(Before-and-after change records)
# # # # #

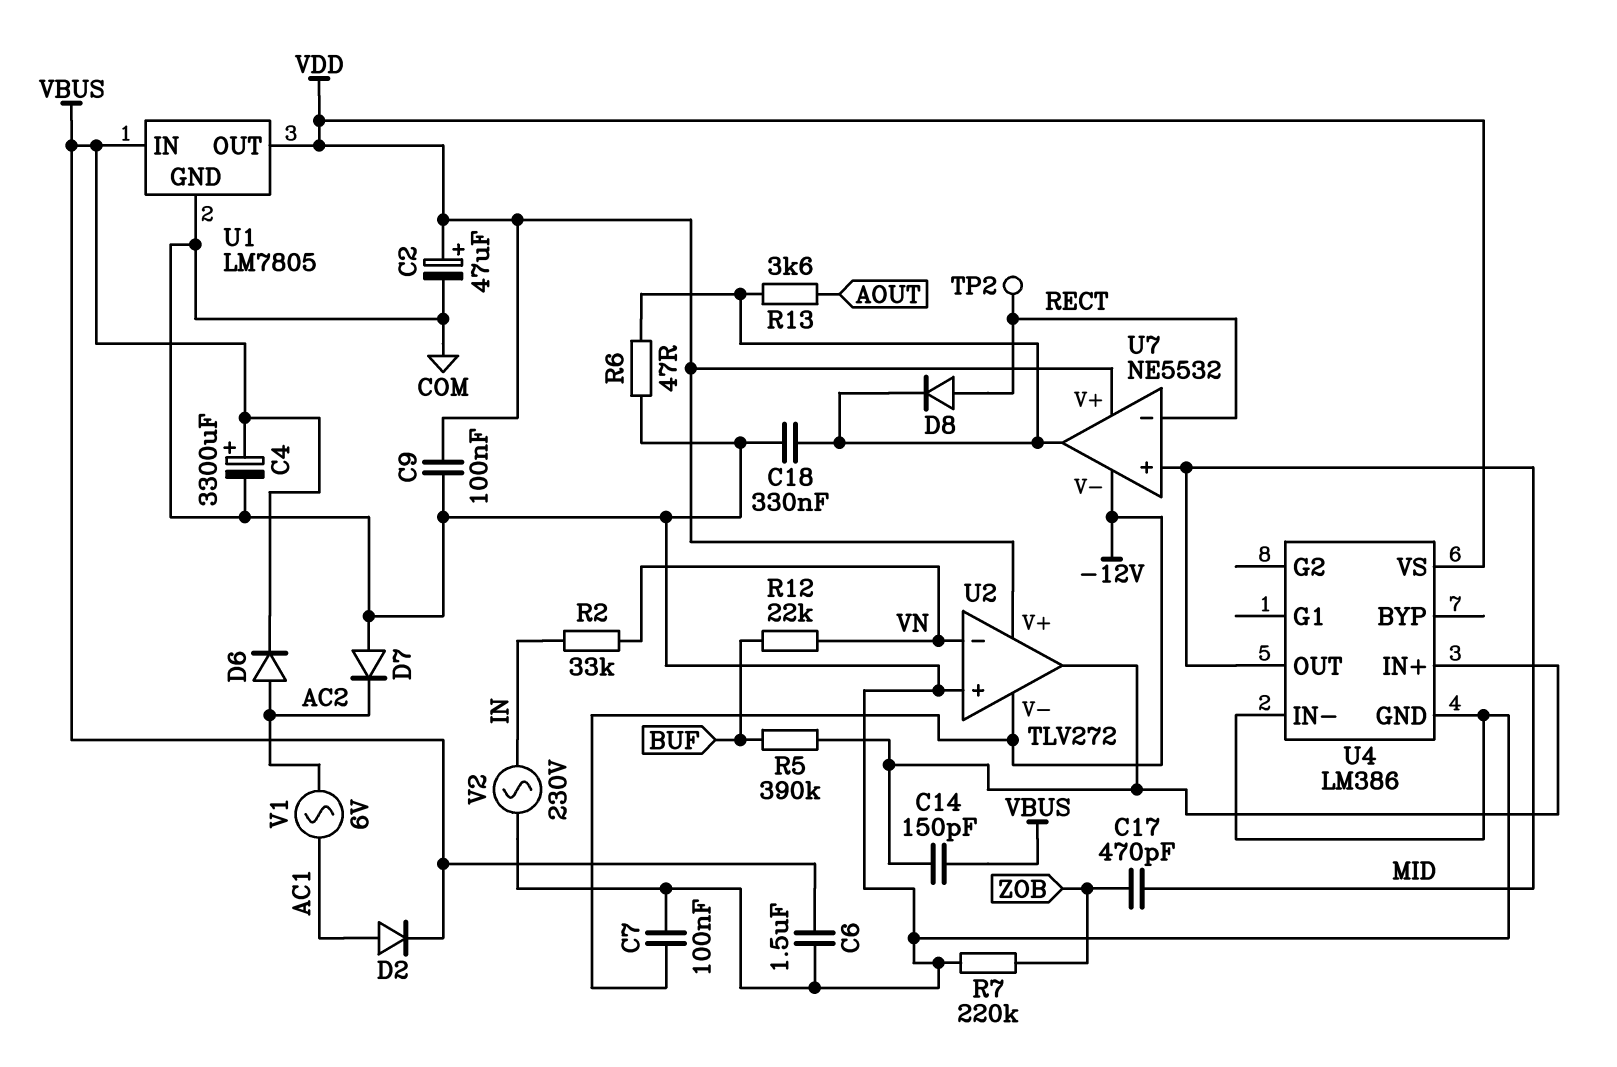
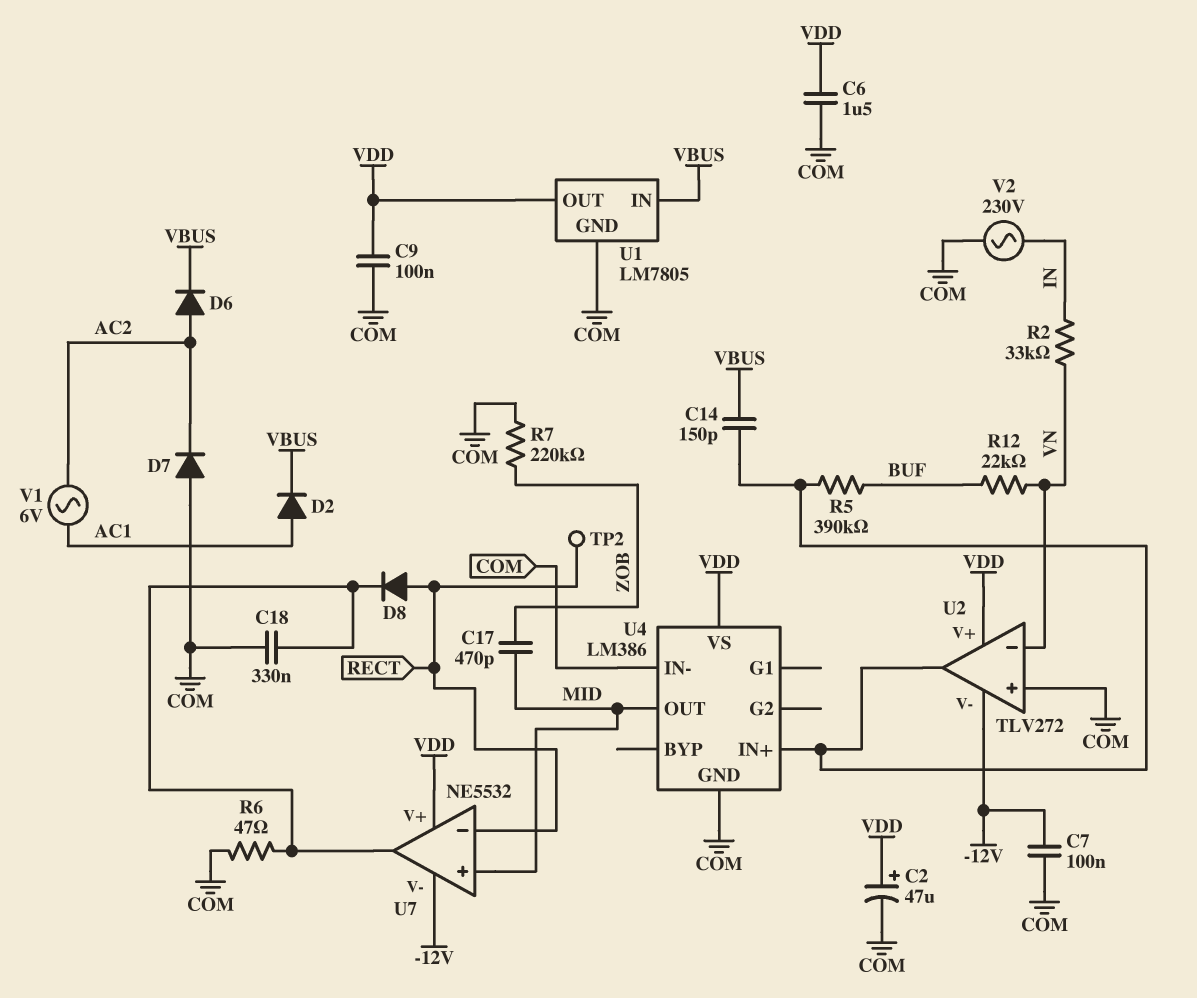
C4: 3300uF (plus VBUS, minus COM) -> none
C6: 1.5uF (COM, VBUS) -> 1.5uF (COM, VDD)
R13: 3.6k (AOUT, U7/out) -> none

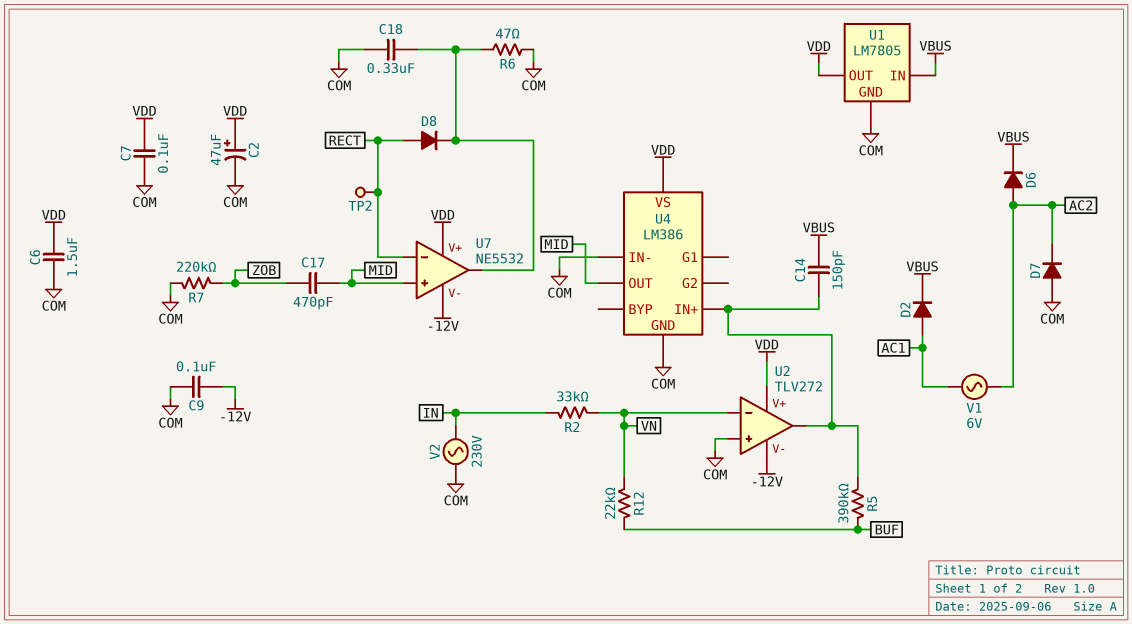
C7: 100nF (-12V, COM) -> 100nF (COM, VDD)
C9: 100nF (COM, VDD) -> 100nF (-12V, COM)

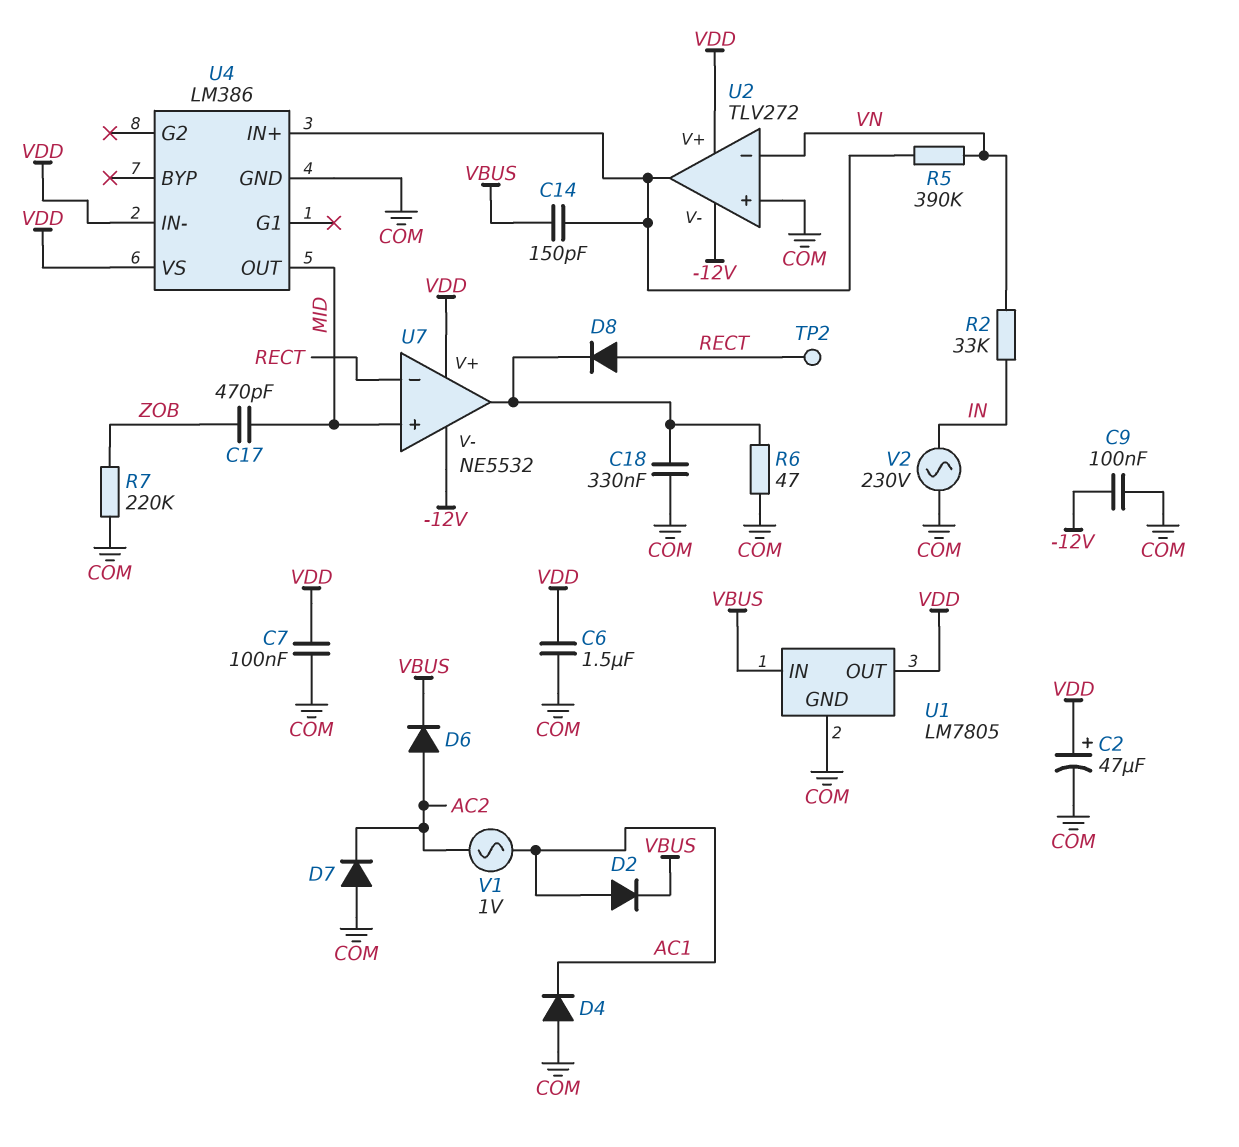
D4: none -> diode (A COM, K AC1)
R5: 390k (BUF, U2/out) -> 390k (U2/out, VN)
R12: 22k (BUF, VN) -> none
U4 pin IN-: COM -> VDD
V1: AC 6V (AC1, AC2) -> AC 1V (AC1, AC2)

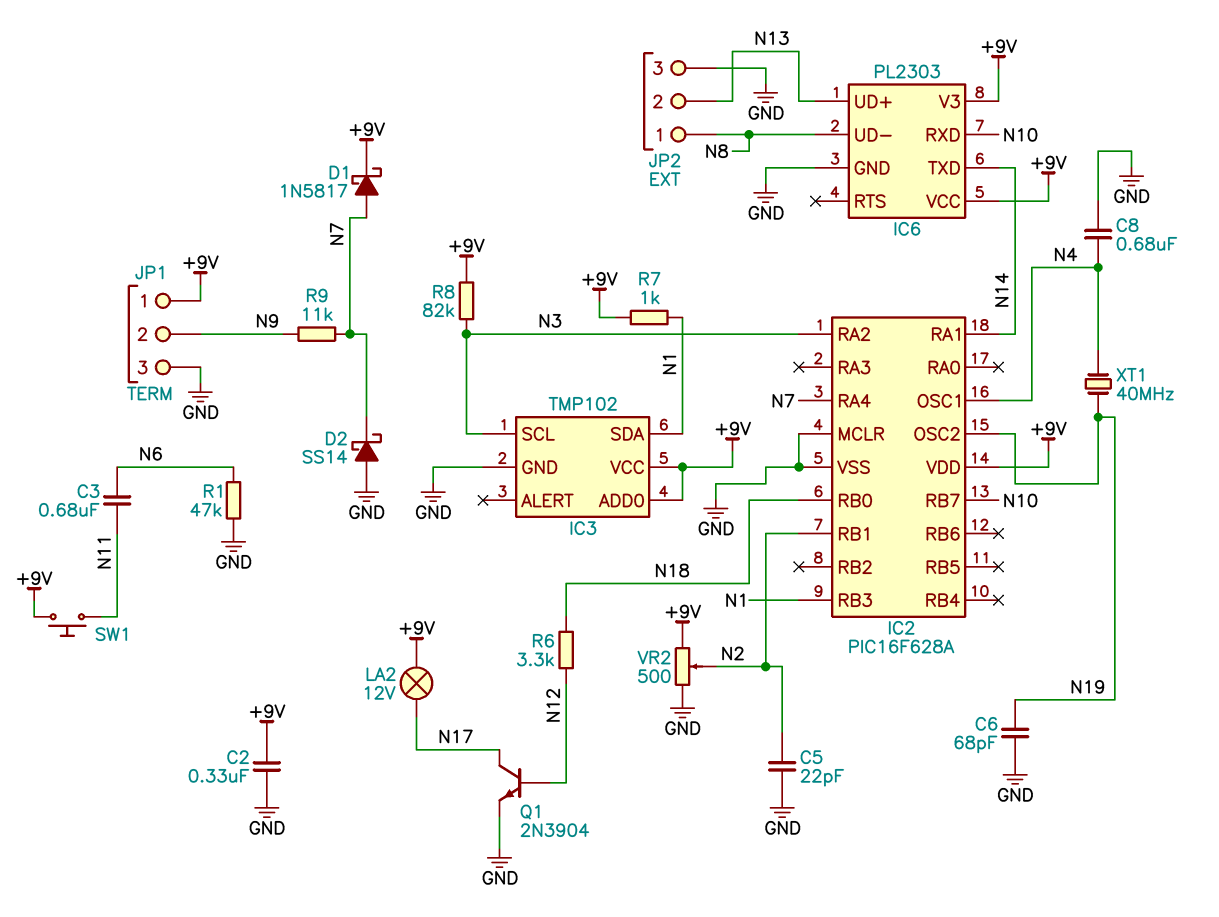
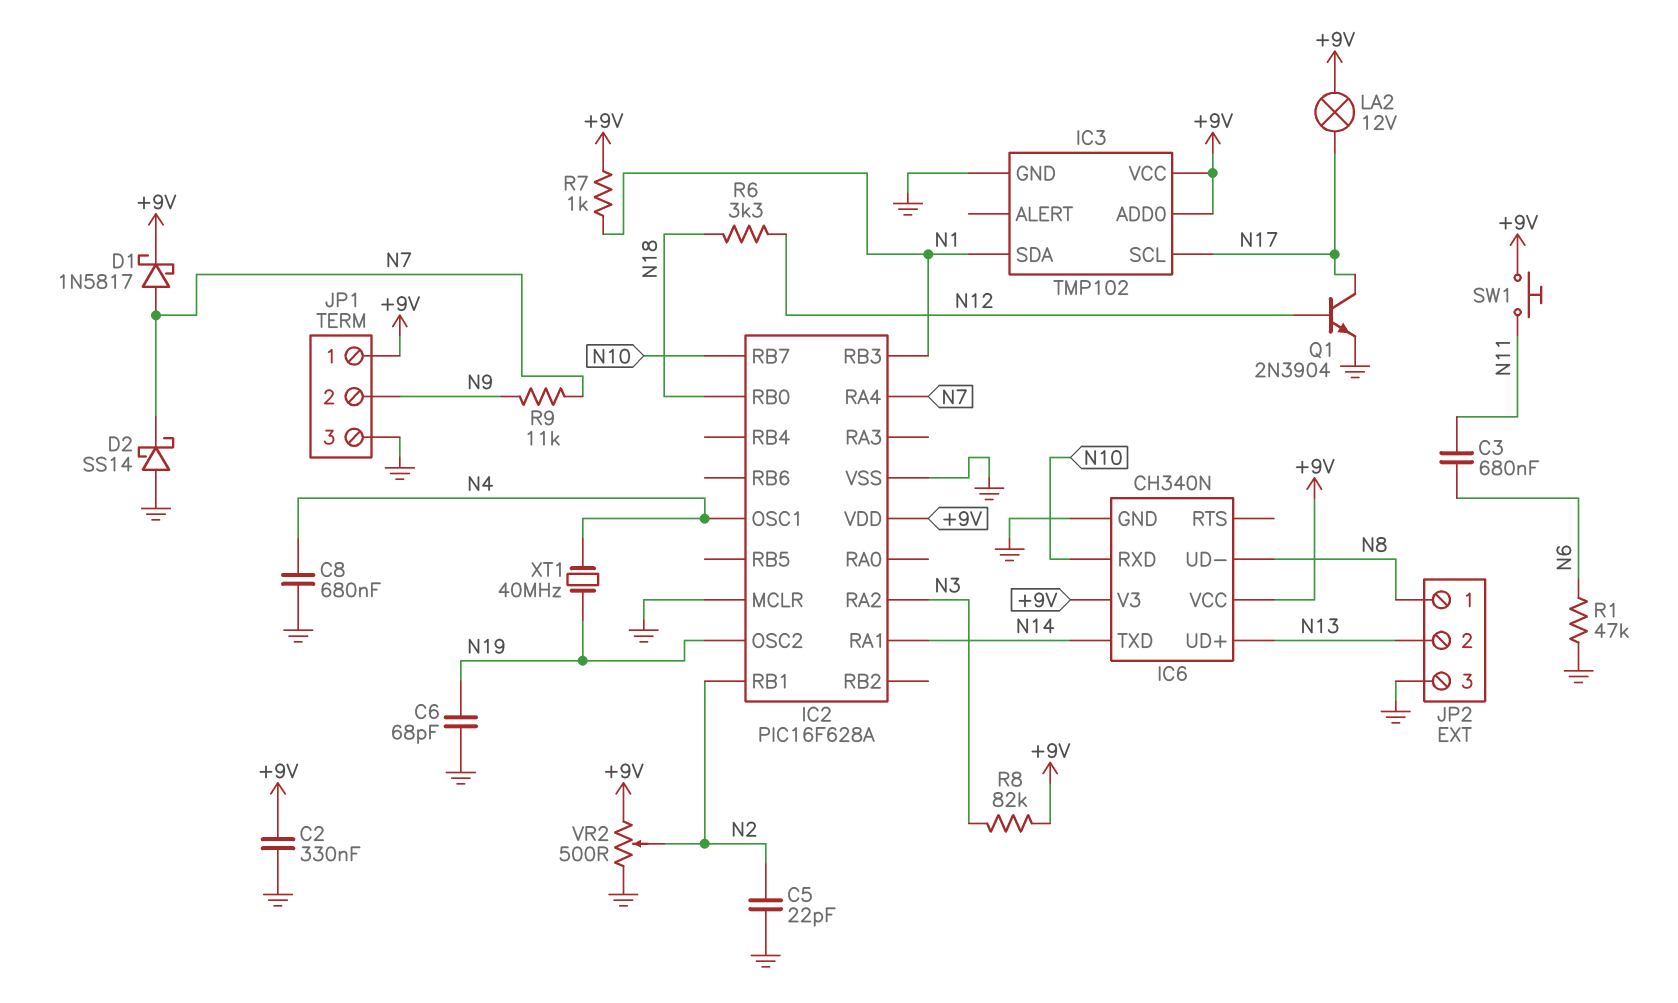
IC3 pin SCL: N3 -> N17
IC6: PL2303 -> CH340N

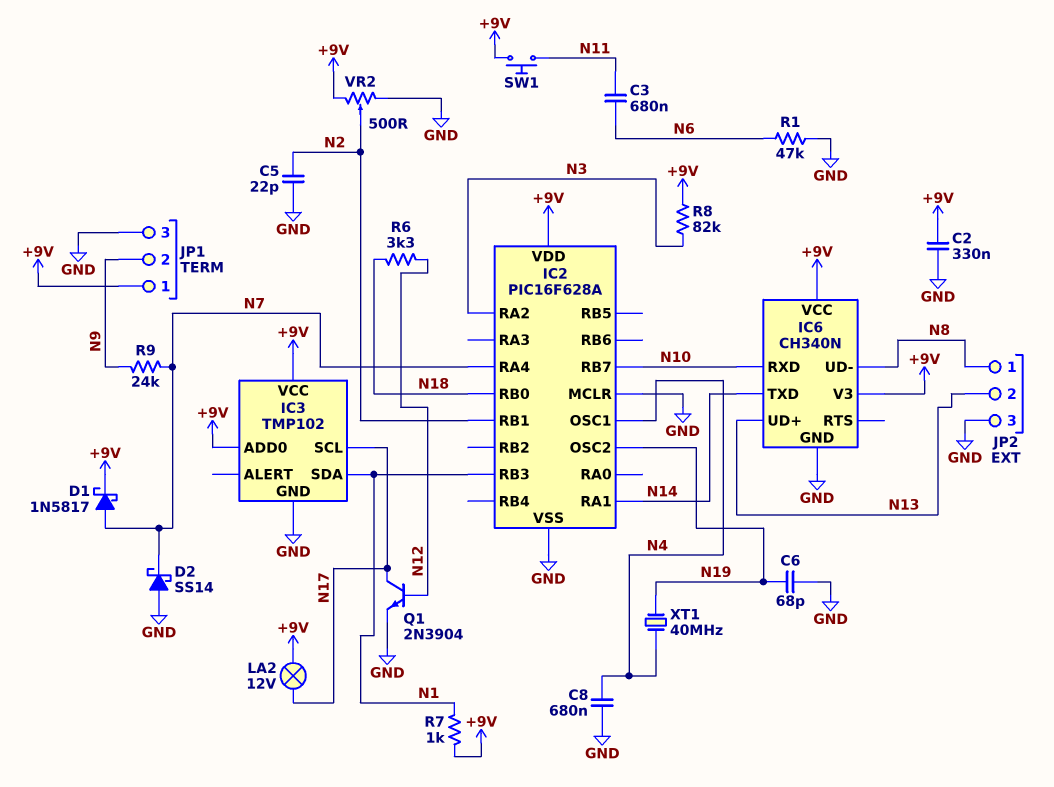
R9: 11k (N7, N9) -> 24k (N7, N9)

# # # # #

▶ [Task details]: Above are some records; copy each line there that contains "none".

▶ [Answer section]:
C4: 3300uF (plus VBUS, minus COM) -> none
R13: 3.6k (AOUT, U7/out) -> none
D4: none -> diode (A COM, K AC1)
R12: 22k (BUF, VN) -> none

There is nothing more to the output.